#### WHAT IS BEING ASKED
None of the images should appear in your copy. Transcribe the data in full.

#### DATASET SECTION
+===+

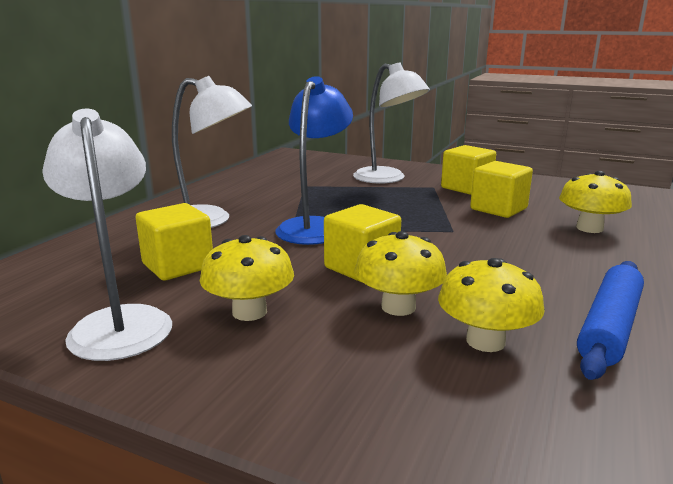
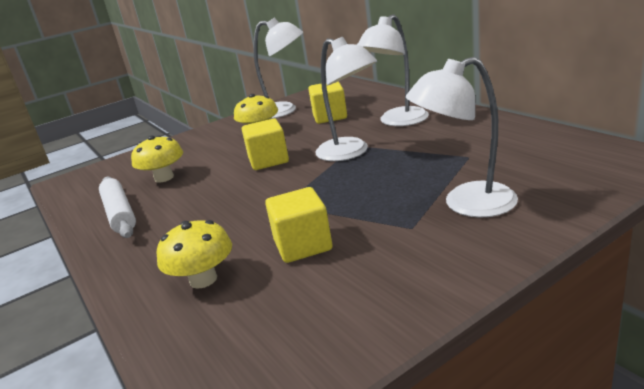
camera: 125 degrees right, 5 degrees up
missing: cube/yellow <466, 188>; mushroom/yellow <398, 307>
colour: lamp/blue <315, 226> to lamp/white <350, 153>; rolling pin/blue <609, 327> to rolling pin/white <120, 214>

+===+

#### YOUR RESPONSE
camera: 125 degrees right, 5 degrees up
missing: cube/yellow <466, 188>; mushroom/yellow <398, 307>
colour: lamp/blue <315, 226> to lamp/white <350, 153>; rolling pin/blue <609, 327> to rolling pin/white <120, 214>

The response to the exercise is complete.